Data excerpts:
· · · · ·

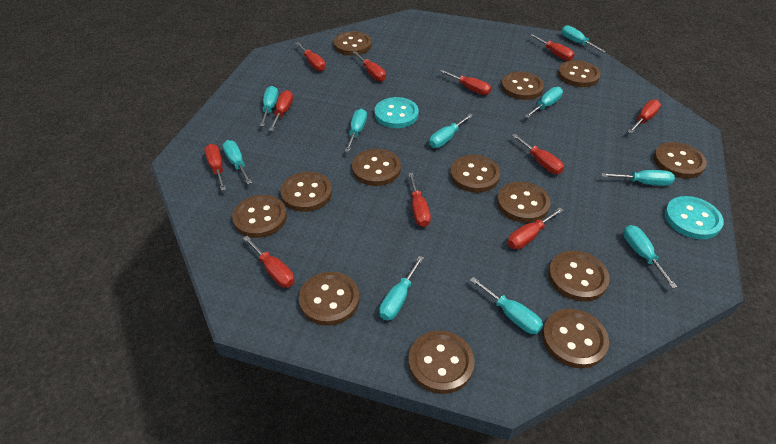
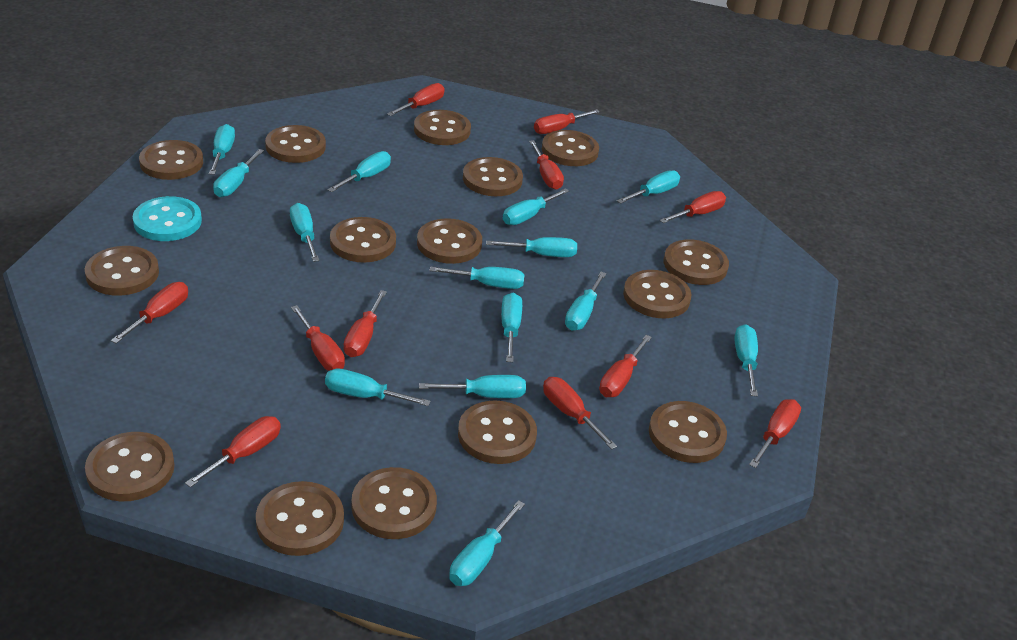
brown button: 13 -> 15
turquoise button: 2 -> 1
turquoise screwdriver: 10 -> 14

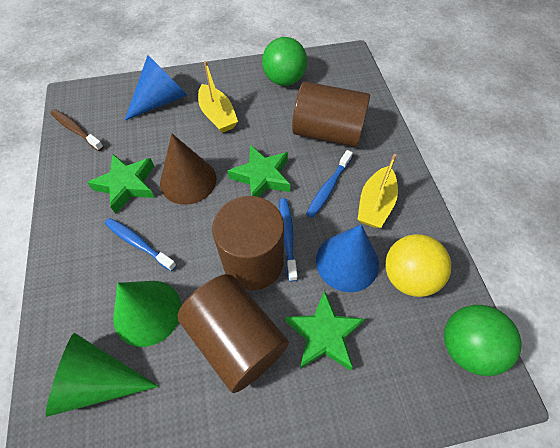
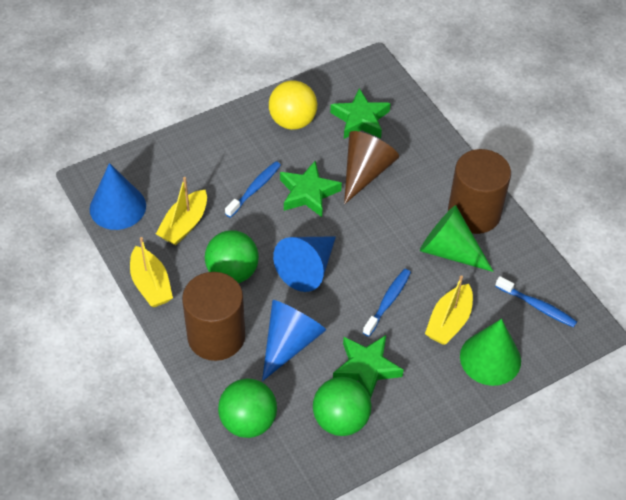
blue cone: 2 -> 3
brown cylinder: 3 -> 2
brown toothbrush: 1 -> 0
green ball: 2 -> 3
yellow boat: 2 -> 3

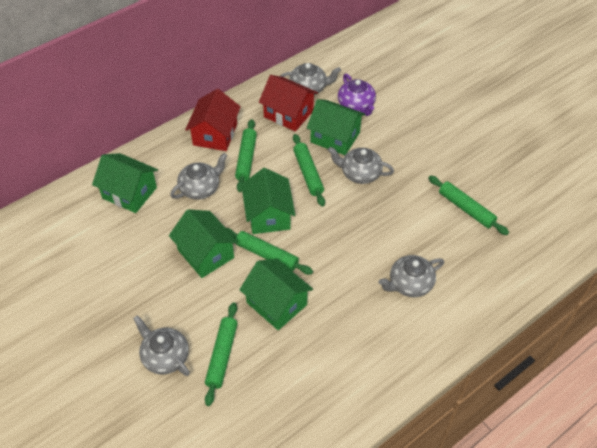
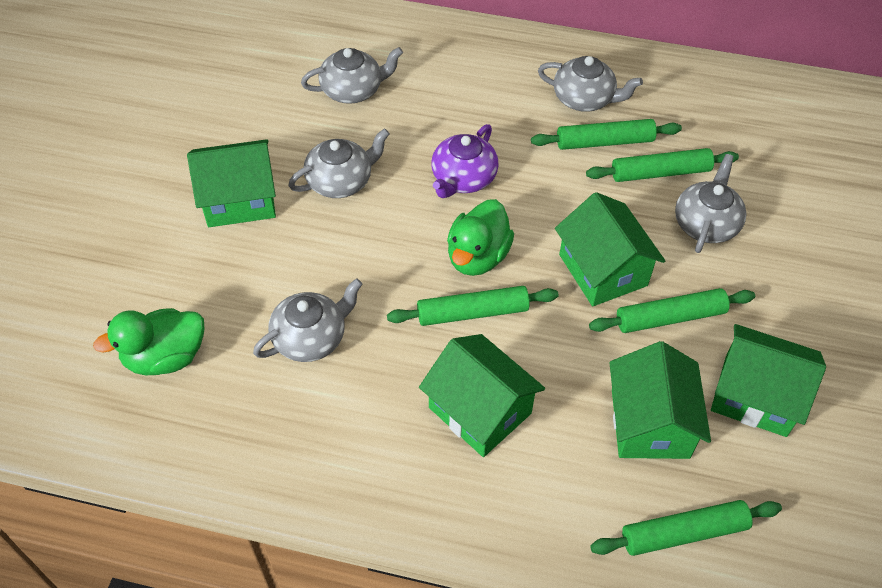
green duck: 0 -> 2
red house: 2 -> 0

· · · · ·

-- To do --
Find the lines above that contain the word "button" and copy each one.

-- Your response --
brown button: 13 -> 15
turquoise button: 2 -> 1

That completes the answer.